**WORK INSTRUCTION:** Copy every line from the data below in which the string "gift" can be found.

**ENTRIES SUPPLIED:**
▽

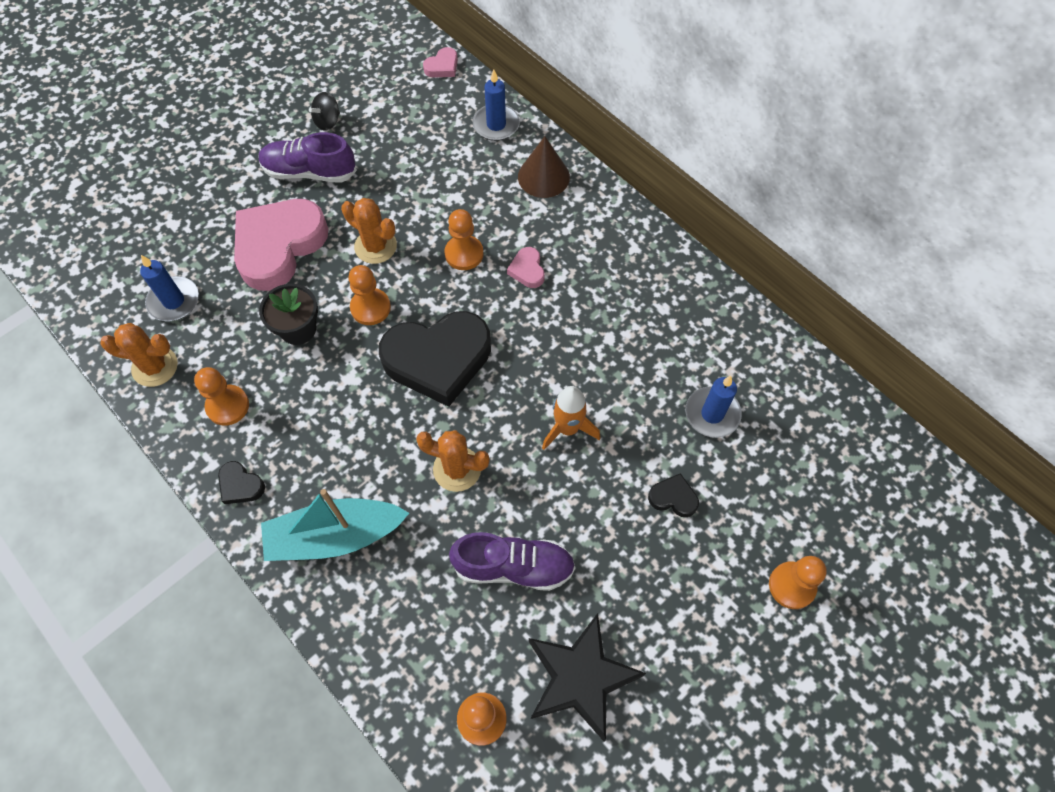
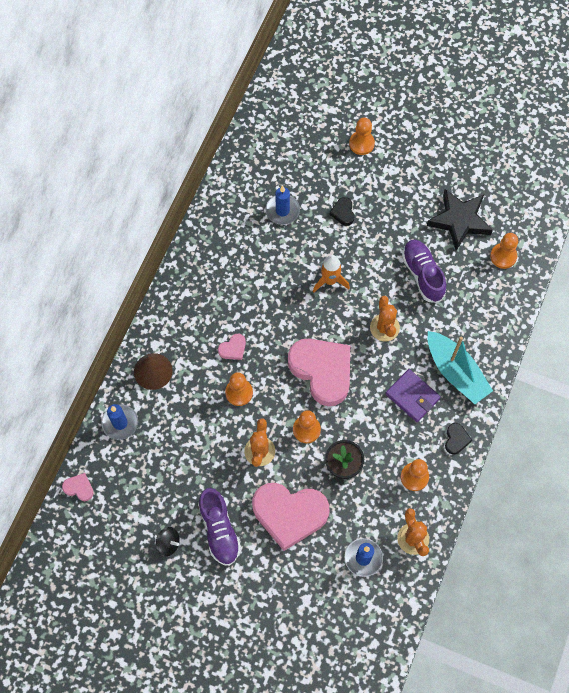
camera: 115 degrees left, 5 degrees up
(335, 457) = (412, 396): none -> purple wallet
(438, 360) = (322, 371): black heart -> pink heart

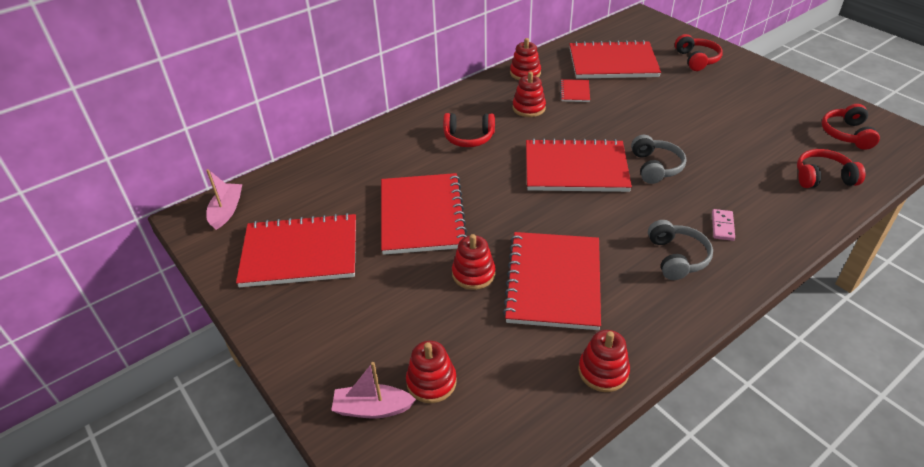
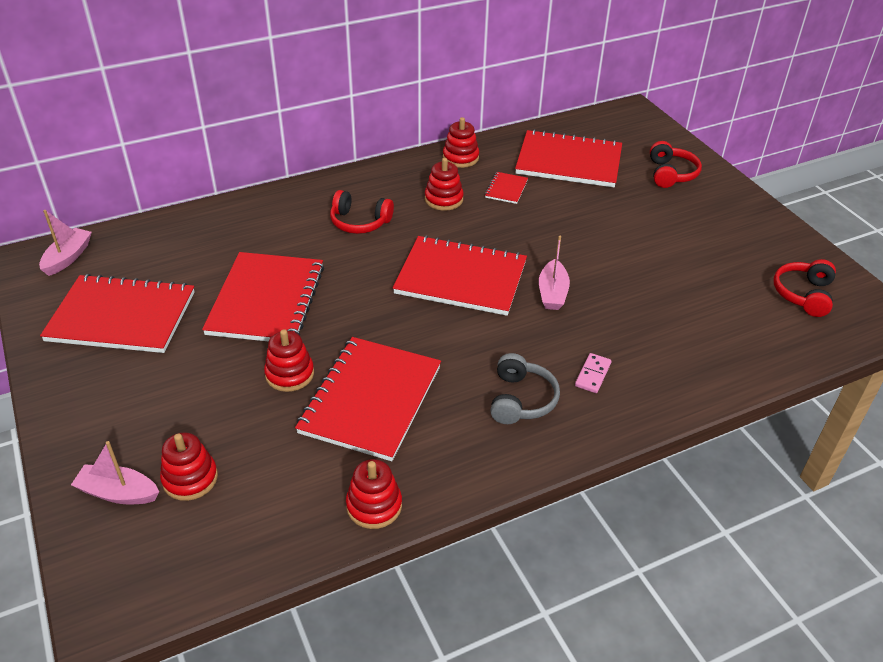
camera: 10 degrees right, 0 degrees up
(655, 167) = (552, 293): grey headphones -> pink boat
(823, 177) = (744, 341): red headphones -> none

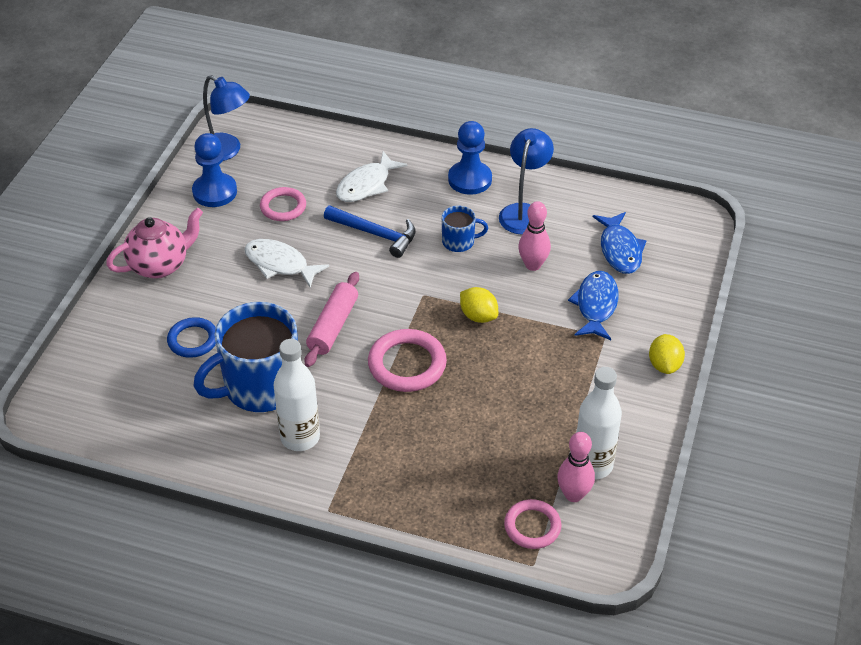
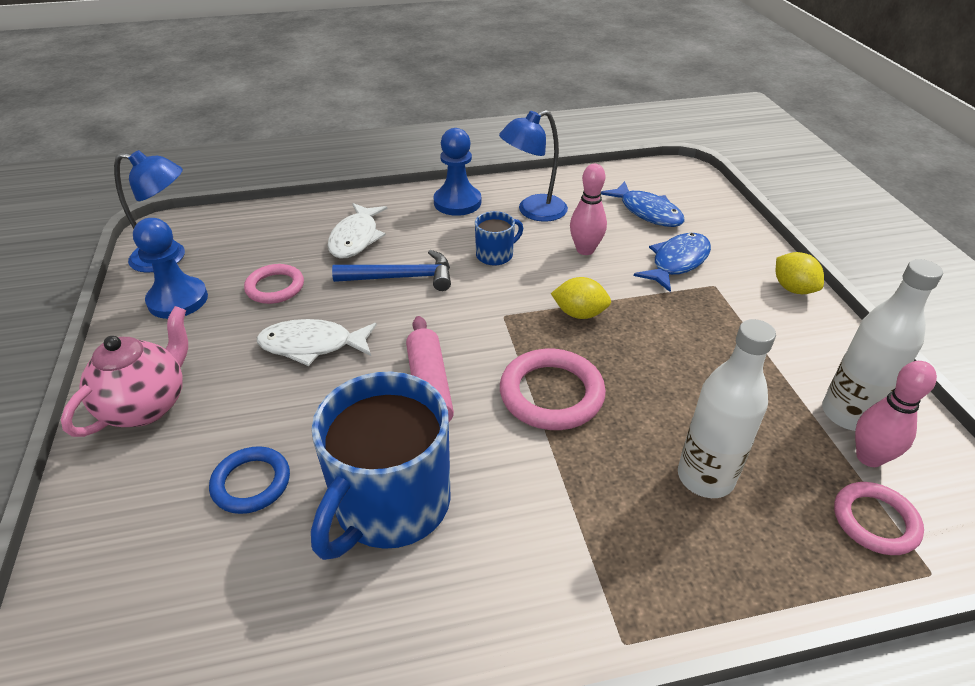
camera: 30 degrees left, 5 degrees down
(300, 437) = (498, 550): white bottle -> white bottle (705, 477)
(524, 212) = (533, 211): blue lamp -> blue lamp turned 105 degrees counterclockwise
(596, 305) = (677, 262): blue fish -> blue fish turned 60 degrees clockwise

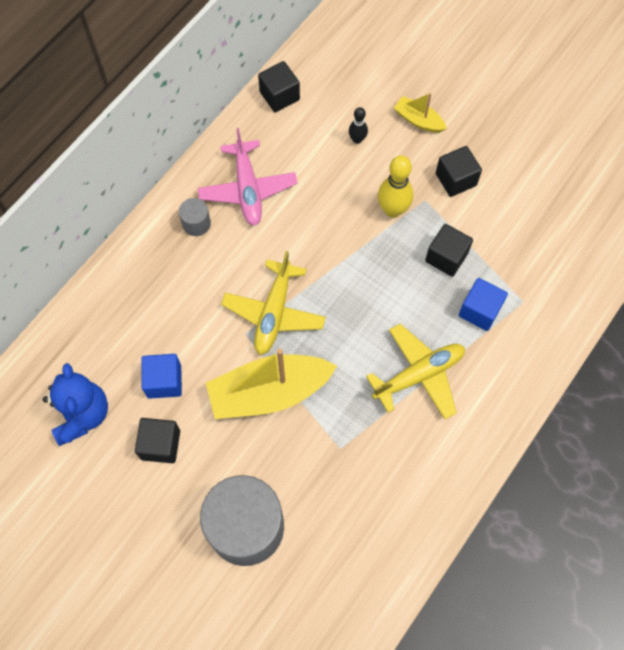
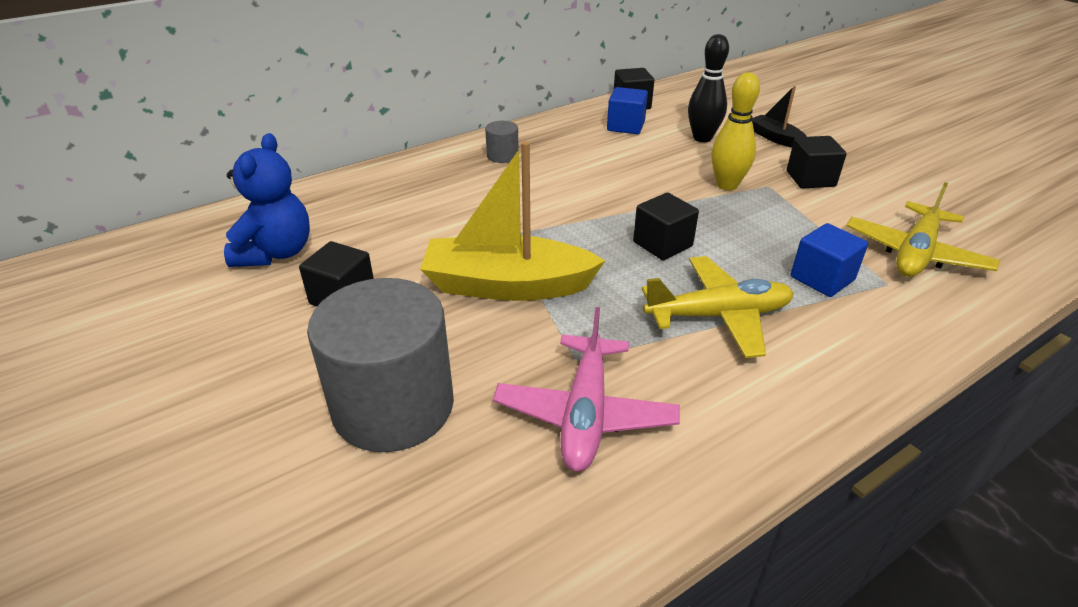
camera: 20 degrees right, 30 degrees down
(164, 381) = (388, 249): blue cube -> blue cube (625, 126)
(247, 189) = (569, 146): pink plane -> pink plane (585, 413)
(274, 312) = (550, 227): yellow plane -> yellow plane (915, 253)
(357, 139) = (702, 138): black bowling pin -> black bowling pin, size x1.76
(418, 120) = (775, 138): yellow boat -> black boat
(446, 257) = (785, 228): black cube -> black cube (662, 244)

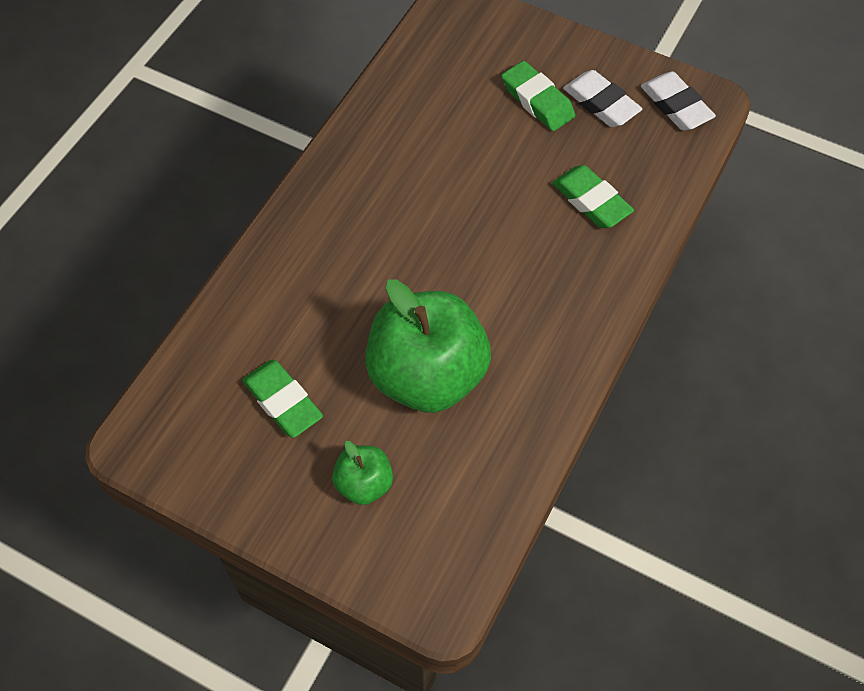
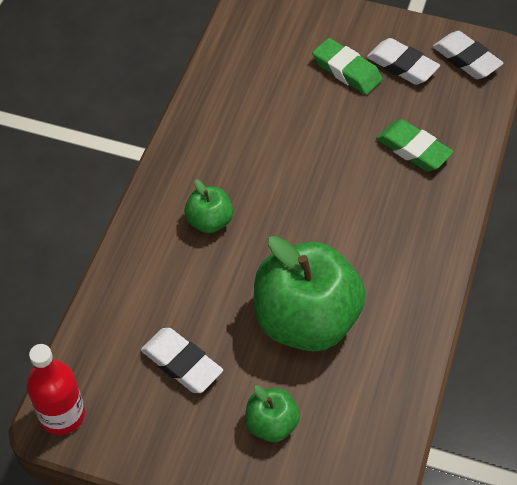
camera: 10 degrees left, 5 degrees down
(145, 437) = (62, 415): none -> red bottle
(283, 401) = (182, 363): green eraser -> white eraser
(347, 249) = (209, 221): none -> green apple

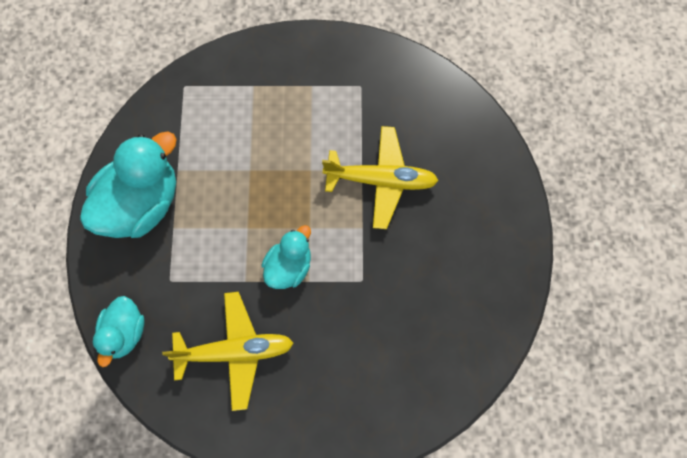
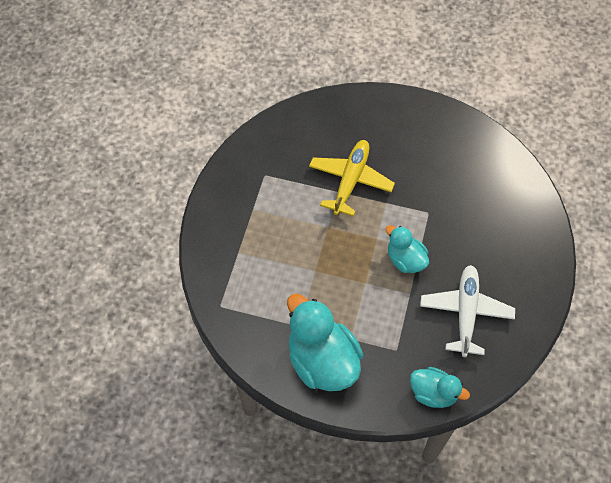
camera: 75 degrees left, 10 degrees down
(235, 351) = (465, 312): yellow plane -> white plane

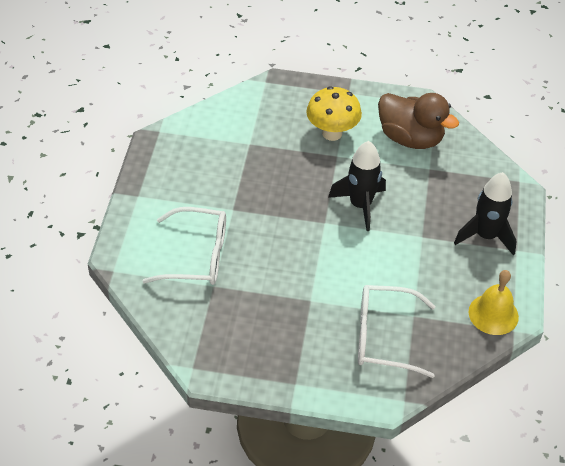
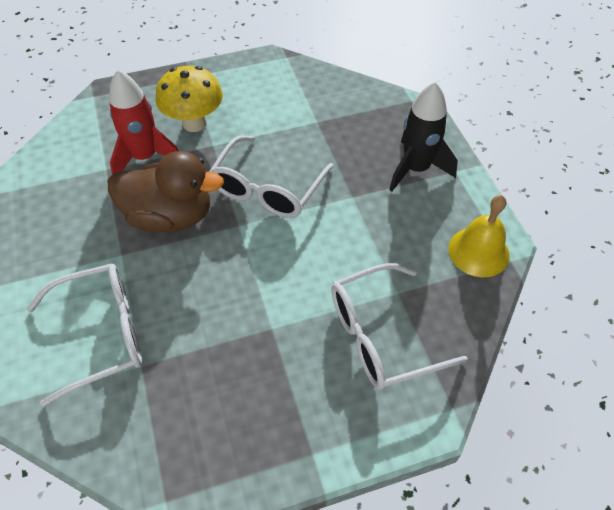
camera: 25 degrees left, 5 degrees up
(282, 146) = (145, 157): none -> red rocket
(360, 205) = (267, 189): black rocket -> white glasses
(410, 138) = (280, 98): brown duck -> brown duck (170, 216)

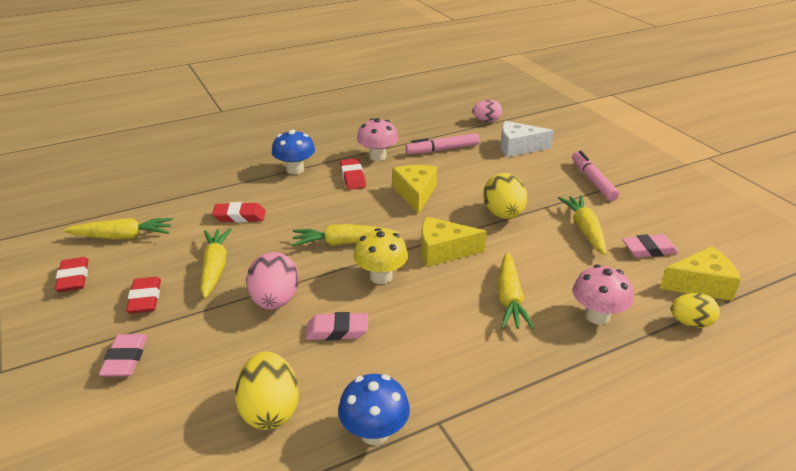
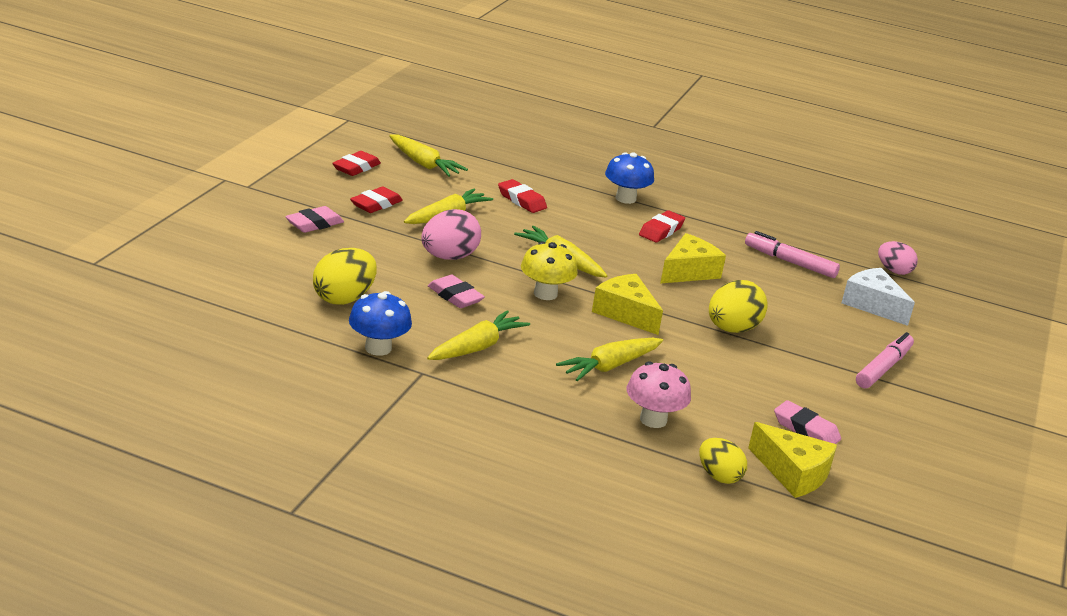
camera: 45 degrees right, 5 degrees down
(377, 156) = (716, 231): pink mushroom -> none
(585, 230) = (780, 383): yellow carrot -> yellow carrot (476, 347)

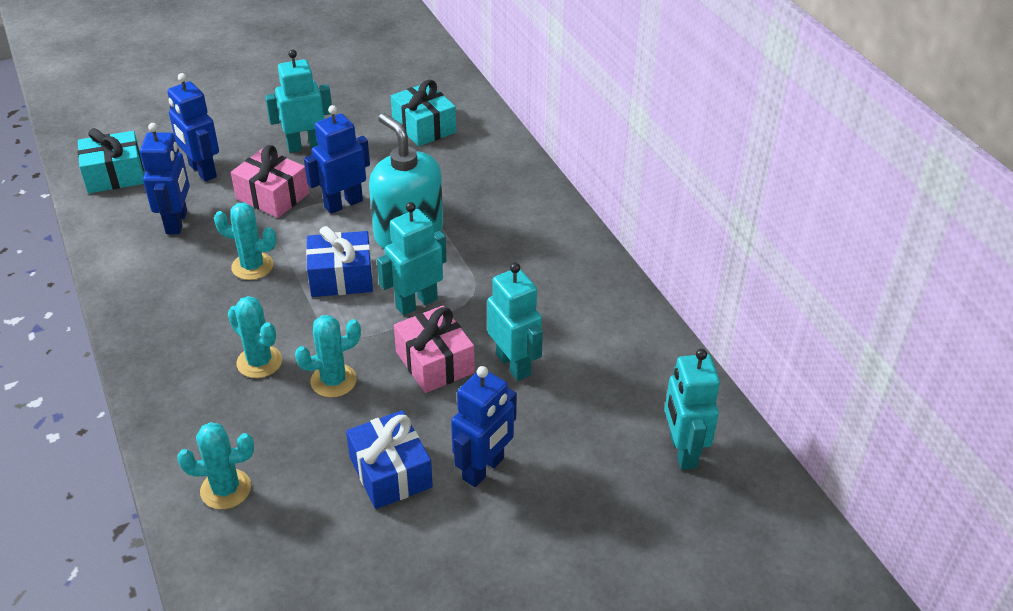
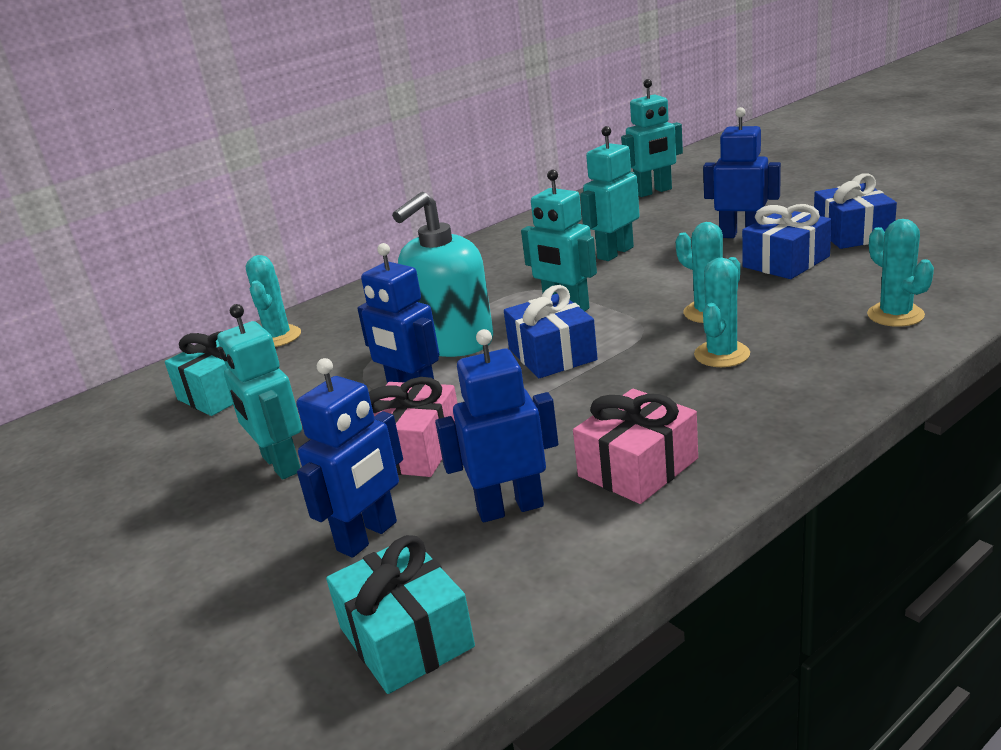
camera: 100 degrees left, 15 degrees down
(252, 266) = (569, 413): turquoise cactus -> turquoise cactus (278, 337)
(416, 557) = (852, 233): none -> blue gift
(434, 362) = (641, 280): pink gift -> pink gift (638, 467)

△

**OUTPUT OF THE EXERCISE:**
(416, 557) = (852, 233): none -> blue gift
(434, 362) = (641, 280): pink gift -> pink gift (638, 467)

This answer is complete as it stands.